BRIEF
Make a verbatim copy of all the records. Skip every image.
BEGIN
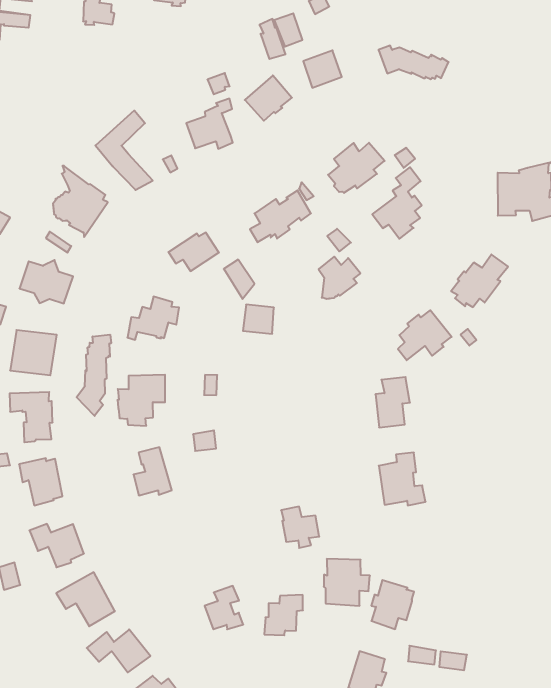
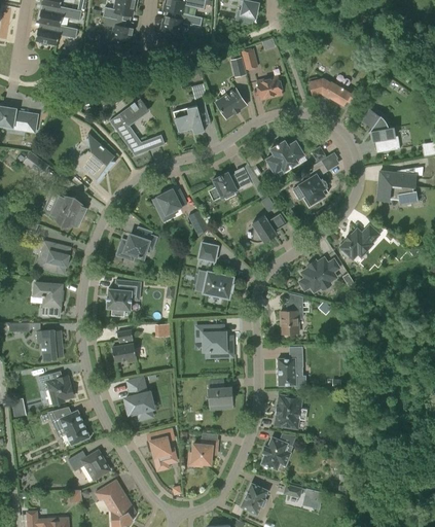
building: none -> [362,109,400,151]
building: [77,335,111,416] -> none
building: none -> [203,271,233,298]
building: none -> [196,326,232,357]
building: none -> [125,379,153,415]
building: [324,559,370,606] -> [275,395,306,429]

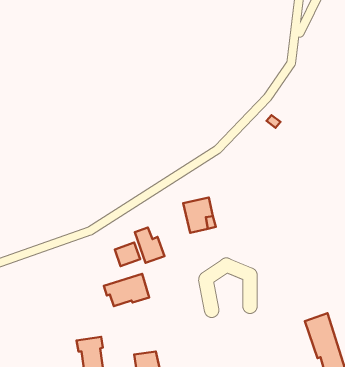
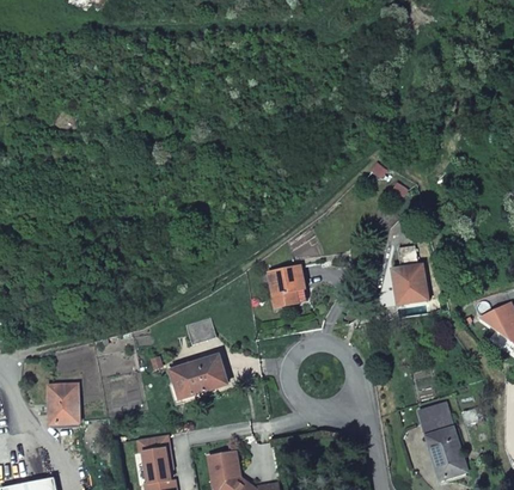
building: none -> [391,246,427,305]
building: [135,227,164,263] -> none
building: none -> [49,384,80,417]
END
RESULT FOR THIS TASK
building: none -> [362,109,400,151]
building: [77,335,111,416] -> none
building: none -> [203,271,233,298]
building: none -> [196,326,232,357]
building: none -> [125,379,153,415]
building: [324,559,370,606] -> [275,395,306,429]

building: none -> [391,246,427,305]
building: [135,227,164,263] -> none
building: none -> [49,384,80,417]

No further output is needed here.